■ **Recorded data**
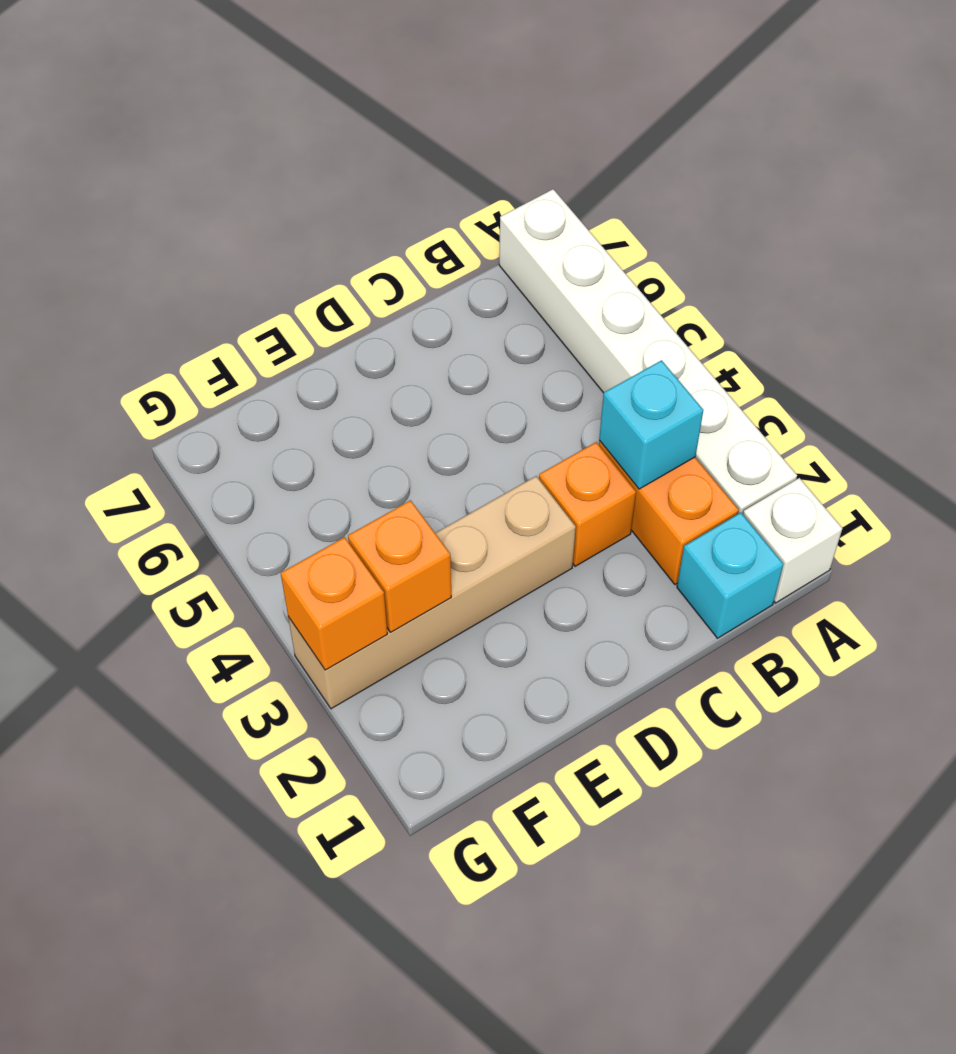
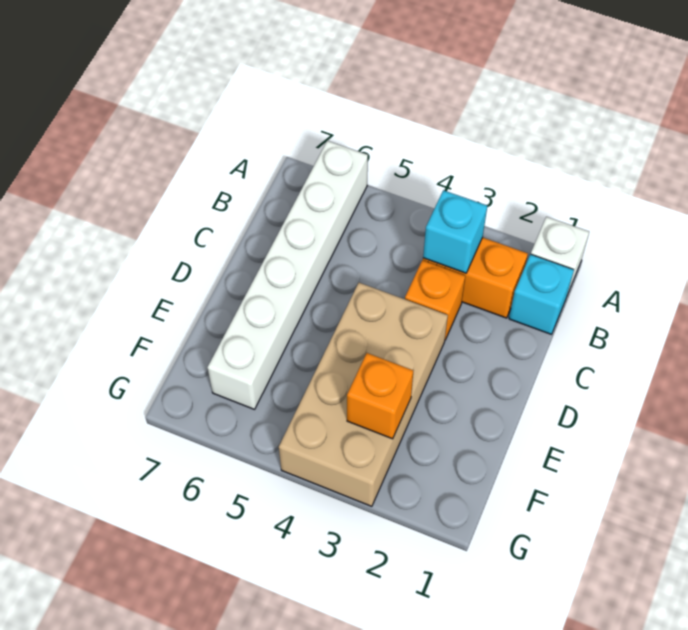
white 1x6 brick [499,189,797,514] -> white 1x6 brick turned to [207,141,368,409]
tan 1x4 brick [288,476,576,709] -> tan 2x4 brick [279,283,448,506]
orange 1x1 brick [281,537,387,670] -> none

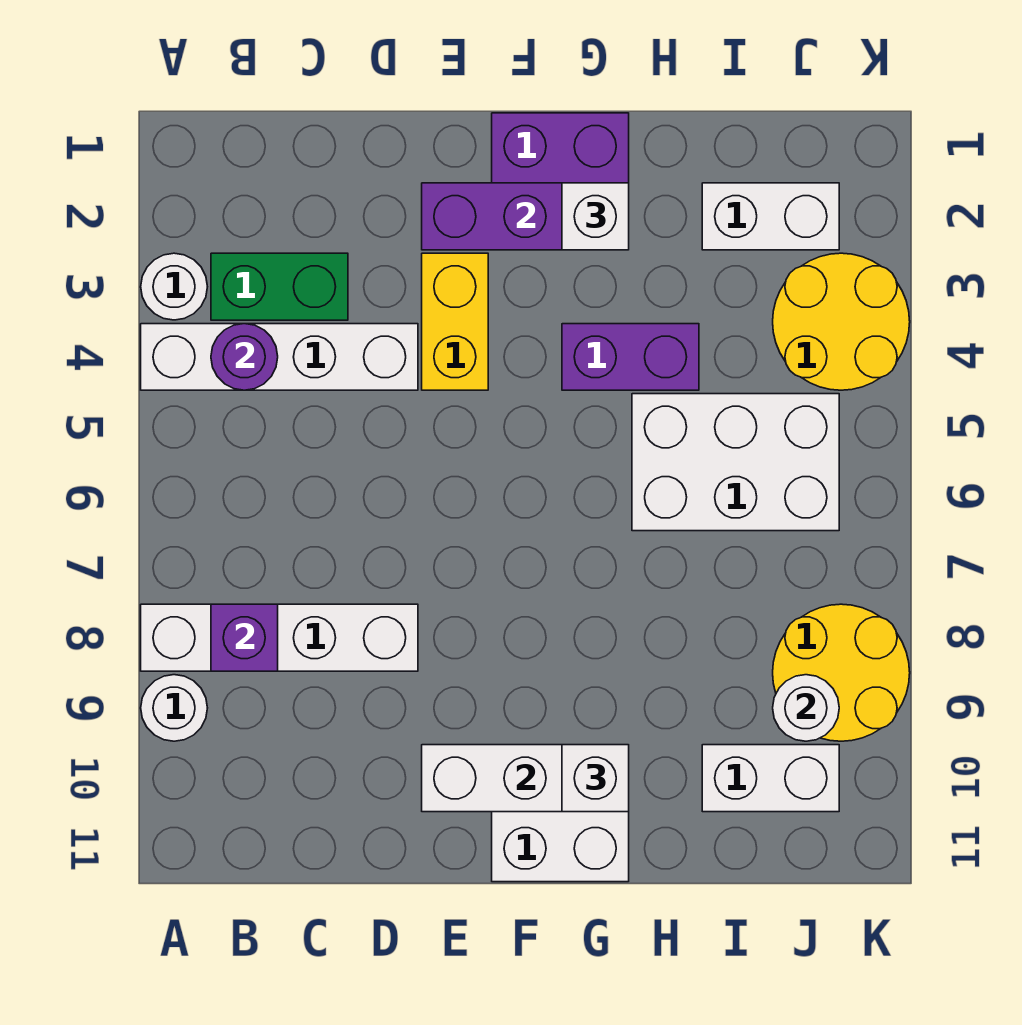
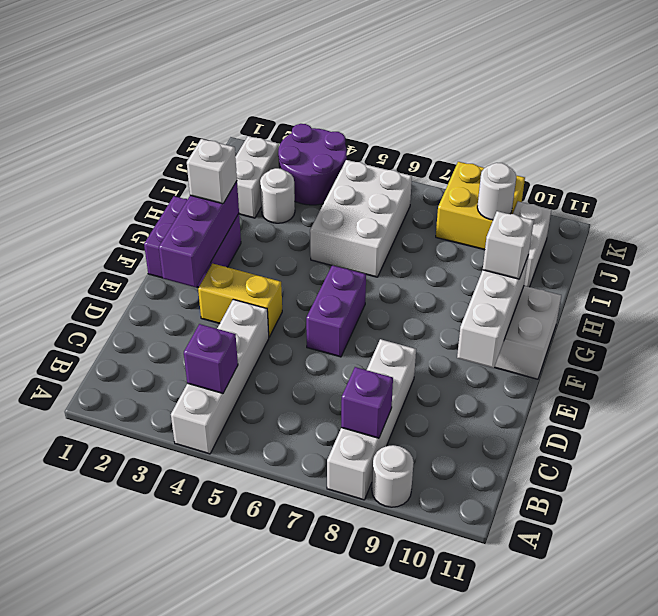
white 1x1 round brick [141,253,207,320] -> white 1x1 round brick moved to [260,168,295,223]
green 1x2 brick [211,253,348,320] -> none
purple 1x1 round brick [211,324,278,390] -> purple 1x1 brick [184,324,238,393]
purple 1x2 brick [562,324,699,390] -> purple 1x2 brick moved to [306,265,366,357]
yellow 2x2 round brick [773,253,910,390] -> purple 2x2 round brick [278,124,347,205]
yellow 2x2 round brick [773,604,910,741] -> yellow 2x2 brick [436,162,525,250]

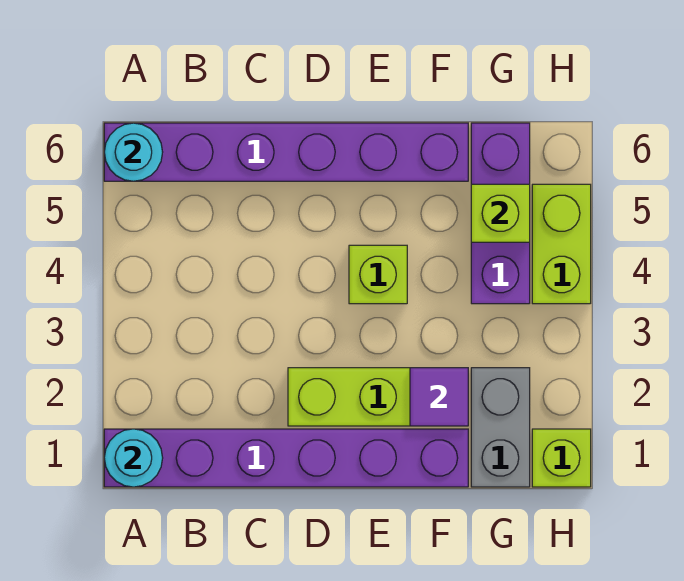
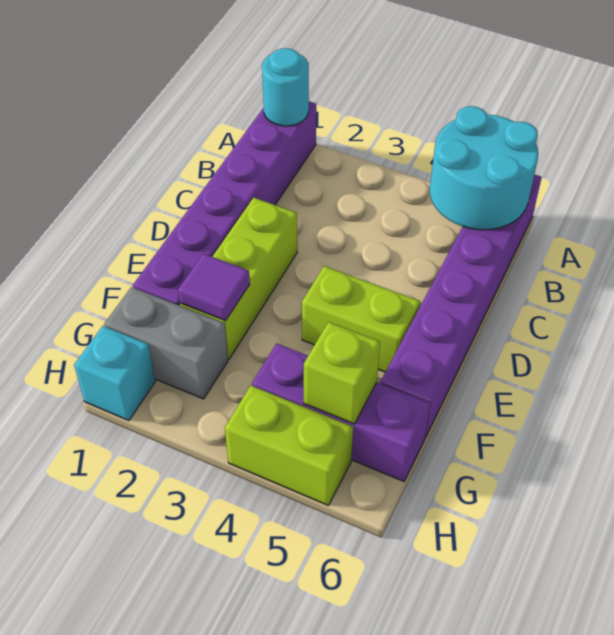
cyan 1x1 round brick [104,123,163,181] -> cyan 2x2 round brick [430,106,538,230]
lime 1x1 brick [349,245,407,304] -> lime 1x2 brick [302,266,420,372]
lime 1x1 brick [532,429,591,487] -> cyan 1x1 brick [74,326,155,421]

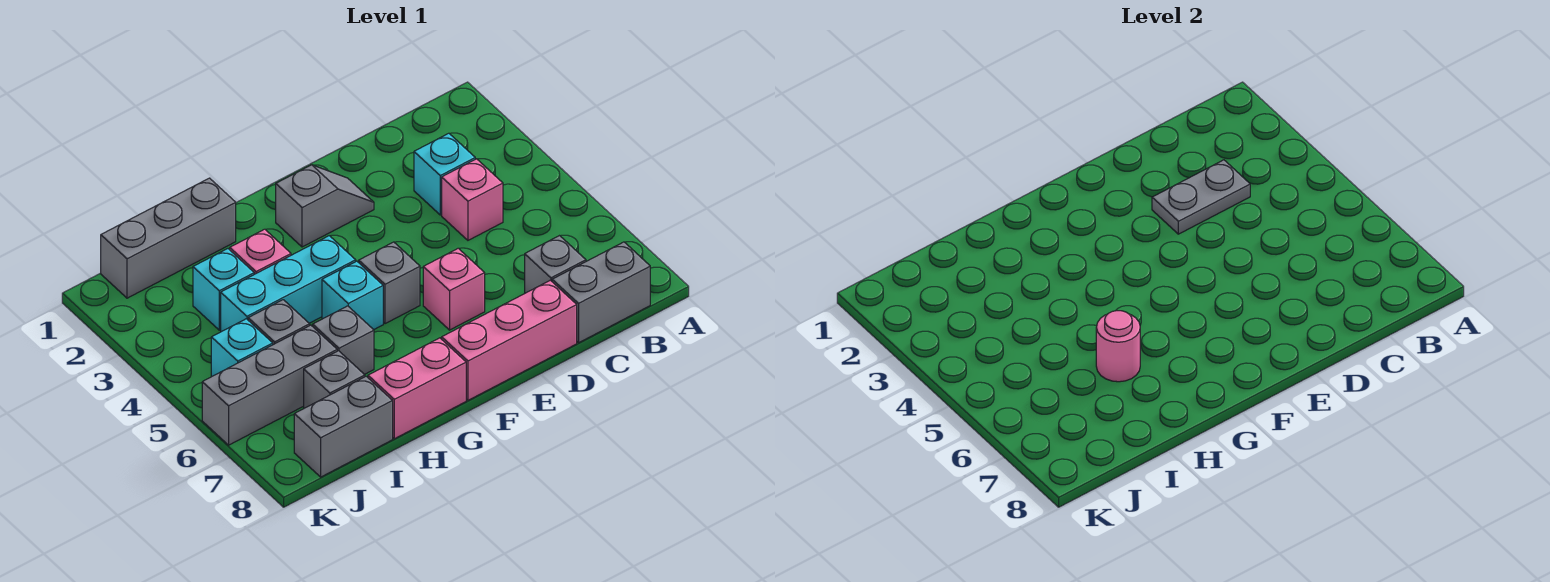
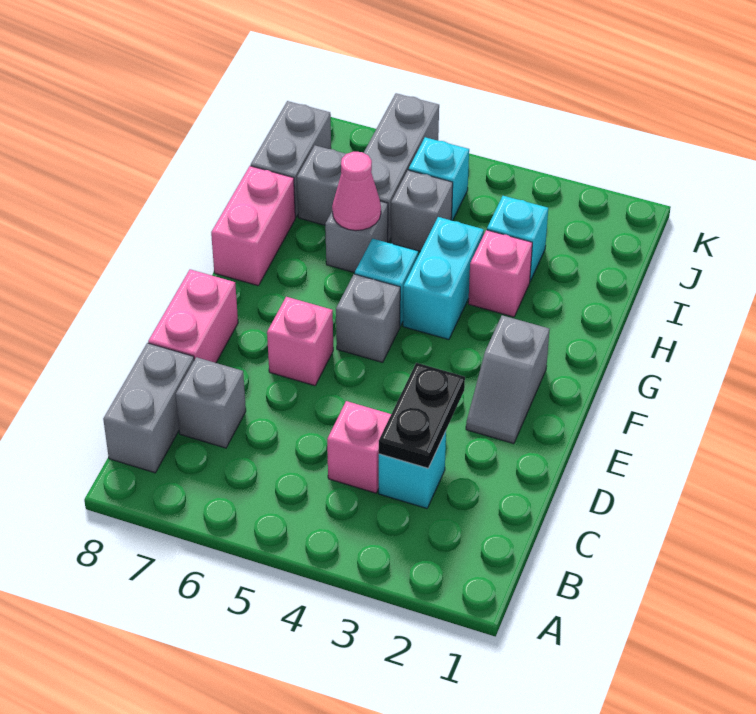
grey 1x2 plate [1152,160,1250,234] -> black 1x2 plate [379,363,465,468]
pink 1x3 brick [442,280,577,400] -> pink 1x2 brick [148,269,238,363]
cyan 1x3 brick [221,236,356,332] -> cyan 1x2 brick [403,217,484,340]
grey 1x3 brick [101,178,236,298] -> none
pink 1x1 round brick [1096,311,1140,382] -> pink 1x1 cone [332,152,381,231]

■ **INSTRUCTIONS FOR THE TASK**
Among the records, count every line where "none" appears. Reply with the total alone.

■ **SOLVED PROBLEM**
3